[Edit difference data]
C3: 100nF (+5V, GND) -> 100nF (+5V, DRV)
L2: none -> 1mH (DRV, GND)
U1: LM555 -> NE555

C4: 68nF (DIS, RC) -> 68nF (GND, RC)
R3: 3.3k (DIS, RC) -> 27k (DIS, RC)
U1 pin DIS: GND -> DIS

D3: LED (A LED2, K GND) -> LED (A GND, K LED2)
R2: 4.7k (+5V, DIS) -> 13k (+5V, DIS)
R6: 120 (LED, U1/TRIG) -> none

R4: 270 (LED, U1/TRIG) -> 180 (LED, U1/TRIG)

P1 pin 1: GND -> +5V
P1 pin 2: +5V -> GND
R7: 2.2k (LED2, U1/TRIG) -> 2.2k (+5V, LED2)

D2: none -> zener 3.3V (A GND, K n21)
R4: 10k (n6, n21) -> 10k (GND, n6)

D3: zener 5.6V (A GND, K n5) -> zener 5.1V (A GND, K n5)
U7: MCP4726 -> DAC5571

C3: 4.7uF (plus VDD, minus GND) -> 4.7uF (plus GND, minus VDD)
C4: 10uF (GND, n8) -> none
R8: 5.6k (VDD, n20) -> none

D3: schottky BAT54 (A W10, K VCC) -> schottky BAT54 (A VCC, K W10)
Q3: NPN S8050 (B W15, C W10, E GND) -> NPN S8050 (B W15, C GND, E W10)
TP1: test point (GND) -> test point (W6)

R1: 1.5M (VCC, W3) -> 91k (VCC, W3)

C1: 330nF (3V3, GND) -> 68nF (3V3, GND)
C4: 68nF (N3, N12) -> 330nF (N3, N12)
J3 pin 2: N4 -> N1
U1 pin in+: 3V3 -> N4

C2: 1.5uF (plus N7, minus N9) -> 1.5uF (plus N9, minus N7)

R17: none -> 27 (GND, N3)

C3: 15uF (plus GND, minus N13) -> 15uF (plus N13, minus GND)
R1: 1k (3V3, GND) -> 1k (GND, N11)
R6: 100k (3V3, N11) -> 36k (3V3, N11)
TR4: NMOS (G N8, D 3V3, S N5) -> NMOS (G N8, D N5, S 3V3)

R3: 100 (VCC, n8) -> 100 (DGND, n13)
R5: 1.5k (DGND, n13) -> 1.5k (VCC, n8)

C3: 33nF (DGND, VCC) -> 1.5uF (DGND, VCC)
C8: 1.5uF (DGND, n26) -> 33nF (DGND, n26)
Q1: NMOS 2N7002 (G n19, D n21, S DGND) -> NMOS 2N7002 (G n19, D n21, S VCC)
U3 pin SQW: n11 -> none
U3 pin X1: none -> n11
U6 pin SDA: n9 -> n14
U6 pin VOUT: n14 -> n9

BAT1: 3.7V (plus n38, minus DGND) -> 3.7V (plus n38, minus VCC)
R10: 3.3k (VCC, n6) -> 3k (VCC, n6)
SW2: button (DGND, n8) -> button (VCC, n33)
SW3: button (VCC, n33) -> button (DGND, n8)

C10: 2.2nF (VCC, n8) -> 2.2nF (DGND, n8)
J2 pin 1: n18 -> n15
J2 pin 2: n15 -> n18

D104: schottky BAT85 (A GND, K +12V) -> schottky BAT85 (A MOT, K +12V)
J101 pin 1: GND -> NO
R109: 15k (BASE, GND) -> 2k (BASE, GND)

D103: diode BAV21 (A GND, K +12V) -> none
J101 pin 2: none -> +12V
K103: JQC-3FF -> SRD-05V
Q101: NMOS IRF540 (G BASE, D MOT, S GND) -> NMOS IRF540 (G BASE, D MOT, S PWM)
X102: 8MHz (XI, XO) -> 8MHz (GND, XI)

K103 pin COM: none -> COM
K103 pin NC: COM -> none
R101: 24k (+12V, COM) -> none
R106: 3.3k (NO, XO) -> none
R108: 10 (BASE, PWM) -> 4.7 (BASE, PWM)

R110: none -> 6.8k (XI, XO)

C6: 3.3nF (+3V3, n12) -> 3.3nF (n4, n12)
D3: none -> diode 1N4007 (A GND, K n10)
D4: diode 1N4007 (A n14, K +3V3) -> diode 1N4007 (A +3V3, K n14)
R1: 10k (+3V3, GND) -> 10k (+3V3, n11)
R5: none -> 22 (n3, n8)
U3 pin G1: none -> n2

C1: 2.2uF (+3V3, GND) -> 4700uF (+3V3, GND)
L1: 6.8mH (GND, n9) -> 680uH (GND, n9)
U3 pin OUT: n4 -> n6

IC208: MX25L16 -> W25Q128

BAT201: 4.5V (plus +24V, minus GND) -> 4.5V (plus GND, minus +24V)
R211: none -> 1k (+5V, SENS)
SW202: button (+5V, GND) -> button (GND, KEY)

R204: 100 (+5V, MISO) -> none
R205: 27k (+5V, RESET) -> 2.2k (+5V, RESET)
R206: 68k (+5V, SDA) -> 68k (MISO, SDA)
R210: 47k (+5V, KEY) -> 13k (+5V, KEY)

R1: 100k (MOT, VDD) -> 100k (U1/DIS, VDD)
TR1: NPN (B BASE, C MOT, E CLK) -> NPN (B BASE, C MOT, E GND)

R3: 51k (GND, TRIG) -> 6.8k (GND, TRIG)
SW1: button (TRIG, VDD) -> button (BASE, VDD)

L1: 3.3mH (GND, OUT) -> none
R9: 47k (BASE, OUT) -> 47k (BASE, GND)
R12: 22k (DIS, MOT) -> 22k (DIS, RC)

DIRECTIONS FOR THIS TASK. Using the entries above, give the number of lines that carry the string "plus", without anything else.

EXERCISE SOLUTION. 5